◆ **Aim of the task**:
Starting at the line that holds "building: none -> [370,108,438,168]" and stopping at the line that holds "building: none -> [422,69,490,128]", restate the records below word for word, with both of those lines included.

◆ **Data excerpts**:
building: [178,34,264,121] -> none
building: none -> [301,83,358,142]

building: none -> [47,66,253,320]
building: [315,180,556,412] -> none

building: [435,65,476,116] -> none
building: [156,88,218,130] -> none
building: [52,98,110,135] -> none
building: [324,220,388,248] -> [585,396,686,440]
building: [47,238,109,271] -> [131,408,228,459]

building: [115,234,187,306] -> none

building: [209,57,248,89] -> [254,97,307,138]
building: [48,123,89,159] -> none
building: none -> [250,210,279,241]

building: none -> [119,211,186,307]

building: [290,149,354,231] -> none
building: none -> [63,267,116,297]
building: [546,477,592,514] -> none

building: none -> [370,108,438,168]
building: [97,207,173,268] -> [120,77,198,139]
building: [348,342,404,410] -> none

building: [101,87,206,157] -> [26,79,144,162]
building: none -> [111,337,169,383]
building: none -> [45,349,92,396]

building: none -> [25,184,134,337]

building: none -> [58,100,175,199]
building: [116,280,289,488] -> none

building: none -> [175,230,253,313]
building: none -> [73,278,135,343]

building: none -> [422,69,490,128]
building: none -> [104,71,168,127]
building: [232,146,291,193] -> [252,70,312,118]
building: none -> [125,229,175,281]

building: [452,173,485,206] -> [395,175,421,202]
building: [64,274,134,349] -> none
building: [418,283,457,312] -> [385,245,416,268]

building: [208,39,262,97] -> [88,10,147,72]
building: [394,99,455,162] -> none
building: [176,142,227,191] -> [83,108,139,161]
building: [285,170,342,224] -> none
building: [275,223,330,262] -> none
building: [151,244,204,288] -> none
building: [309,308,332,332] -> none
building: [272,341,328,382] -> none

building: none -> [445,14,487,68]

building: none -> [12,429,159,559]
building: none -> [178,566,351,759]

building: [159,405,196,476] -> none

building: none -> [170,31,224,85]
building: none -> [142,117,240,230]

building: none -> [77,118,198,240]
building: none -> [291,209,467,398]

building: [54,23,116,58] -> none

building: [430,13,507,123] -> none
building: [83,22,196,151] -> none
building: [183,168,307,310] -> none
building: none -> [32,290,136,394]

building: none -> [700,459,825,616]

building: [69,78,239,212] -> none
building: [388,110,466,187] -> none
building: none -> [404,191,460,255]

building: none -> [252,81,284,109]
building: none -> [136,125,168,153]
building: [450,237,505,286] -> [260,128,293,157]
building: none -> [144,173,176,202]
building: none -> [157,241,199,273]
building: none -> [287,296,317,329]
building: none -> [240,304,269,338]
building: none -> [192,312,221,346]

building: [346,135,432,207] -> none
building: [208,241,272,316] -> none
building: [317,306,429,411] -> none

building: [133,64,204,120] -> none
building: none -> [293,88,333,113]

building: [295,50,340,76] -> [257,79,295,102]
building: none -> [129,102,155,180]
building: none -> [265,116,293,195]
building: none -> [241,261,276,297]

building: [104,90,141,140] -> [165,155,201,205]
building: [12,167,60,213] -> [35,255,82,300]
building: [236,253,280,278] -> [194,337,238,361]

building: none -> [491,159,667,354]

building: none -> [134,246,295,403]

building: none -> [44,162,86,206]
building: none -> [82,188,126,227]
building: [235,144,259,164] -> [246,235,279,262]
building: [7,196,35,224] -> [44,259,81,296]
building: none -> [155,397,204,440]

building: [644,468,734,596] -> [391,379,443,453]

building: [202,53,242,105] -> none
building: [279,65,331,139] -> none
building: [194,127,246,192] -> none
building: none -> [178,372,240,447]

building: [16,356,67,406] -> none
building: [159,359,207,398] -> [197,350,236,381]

◆ **Solution for this task**:
building: none -> [370,108,438,168]
building: [97,207,173,268] -> [120,77,198,139]
building: [348,342,404,410] -> none

building: [101,87,206,157] -> [26,79,144,162]
building: none -> [111,337,169,383]
building: none -> [45,349,92,396]

building: none -> [25,184,134,337]

building: none -> [58,100,175,199]
building: [116,280,289,488] -> none

building: none -> [175,230,253,313]
building: none -> [73,278,135,343]

building: none -> [422,69,490,128]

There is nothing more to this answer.